[THE TASK] Within the entries below, find the portion that opens with the line containing "szpulka (zielony) (1st" and closes with the line containing "dzwonek (zielony) (2nd from left)". Retype that portion exactly and only.

━━━━━━

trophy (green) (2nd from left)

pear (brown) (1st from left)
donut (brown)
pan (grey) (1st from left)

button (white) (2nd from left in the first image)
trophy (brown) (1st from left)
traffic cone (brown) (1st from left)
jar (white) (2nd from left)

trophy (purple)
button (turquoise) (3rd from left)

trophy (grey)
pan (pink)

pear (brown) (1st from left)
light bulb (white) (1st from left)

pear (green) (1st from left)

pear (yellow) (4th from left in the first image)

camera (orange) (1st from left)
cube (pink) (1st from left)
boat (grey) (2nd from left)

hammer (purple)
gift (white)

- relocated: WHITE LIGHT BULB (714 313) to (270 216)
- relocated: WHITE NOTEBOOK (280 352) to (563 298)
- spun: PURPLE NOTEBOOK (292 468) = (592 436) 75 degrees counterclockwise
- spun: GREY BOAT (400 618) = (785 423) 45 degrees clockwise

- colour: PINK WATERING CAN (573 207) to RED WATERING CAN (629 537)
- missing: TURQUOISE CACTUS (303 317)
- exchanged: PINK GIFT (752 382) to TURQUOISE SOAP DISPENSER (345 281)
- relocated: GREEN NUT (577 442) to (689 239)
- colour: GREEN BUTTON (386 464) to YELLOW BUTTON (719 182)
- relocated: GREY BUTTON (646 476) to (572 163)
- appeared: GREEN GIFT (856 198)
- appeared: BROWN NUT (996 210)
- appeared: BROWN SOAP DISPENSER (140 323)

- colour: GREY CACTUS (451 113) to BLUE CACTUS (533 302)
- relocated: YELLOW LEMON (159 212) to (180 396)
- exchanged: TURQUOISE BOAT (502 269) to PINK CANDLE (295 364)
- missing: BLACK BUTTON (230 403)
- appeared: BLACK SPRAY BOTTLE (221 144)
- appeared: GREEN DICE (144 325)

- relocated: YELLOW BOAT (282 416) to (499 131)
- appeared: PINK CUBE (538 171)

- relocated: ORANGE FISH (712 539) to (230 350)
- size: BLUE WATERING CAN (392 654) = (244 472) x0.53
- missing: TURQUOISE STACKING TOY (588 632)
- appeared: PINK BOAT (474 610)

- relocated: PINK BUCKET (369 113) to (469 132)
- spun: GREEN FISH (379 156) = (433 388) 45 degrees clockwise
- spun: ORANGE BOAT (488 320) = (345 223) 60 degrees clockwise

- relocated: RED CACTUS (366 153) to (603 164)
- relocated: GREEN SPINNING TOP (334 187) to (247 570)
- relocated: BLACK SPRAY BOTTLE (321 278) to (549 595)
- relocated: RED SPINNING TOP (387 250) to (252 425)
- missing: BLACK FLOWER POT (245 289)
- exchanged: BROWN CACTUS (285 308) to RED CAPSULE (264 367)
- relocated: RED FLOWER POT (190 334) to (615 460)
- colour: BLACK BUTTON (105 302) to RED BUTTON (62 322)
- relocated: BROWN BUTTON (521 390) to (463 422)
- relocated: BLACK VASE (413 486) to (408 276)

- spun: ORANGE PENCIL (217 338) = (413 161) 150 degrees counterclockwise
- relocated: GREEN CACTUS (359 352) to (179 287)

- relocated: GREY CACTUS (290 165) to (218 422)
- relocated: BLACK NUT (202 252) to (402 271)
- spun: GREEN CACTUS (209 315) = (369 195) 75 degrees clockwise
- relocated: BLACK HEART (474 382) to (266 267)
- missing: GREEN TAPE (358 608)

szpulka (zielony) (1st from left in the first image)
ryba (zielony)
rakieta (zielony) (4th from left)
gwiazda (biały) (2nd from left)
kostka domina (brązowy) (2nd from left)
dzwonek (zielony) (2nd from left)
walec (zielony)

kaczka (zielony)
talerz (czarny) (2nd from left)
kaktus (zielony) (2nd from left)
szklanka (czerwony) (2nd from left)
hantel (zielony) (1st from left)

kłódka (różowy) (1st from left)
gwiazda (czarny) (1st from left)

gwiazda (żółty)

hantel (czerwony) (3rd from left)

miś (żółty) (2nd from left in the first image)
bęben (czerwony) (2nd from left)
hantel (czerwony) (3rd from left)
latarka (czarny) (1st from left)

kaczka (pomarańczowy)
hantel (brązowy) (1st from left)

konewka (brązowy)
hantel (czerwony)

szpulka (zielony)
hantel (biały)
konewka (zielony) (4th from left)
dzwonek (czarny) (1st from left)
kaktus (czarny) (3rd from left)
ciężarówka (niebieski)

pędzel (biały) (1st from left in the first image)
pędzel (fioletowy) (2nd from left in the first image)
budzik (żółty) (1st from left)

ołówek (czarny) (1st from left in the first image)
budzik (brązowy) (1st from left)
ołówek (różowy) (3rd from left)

━━━━━━

[RESPONSE FOR THIS EXERCISE]
szpulka (zielony) (1st from left in the first image)
ryba (zielony)
rakieta (zielony) (4th from left)
gwiazda (biały) (2nd from left)
kostka domina (brązowy) (2nd from left)
dzwonek (zielony) (2nd from left)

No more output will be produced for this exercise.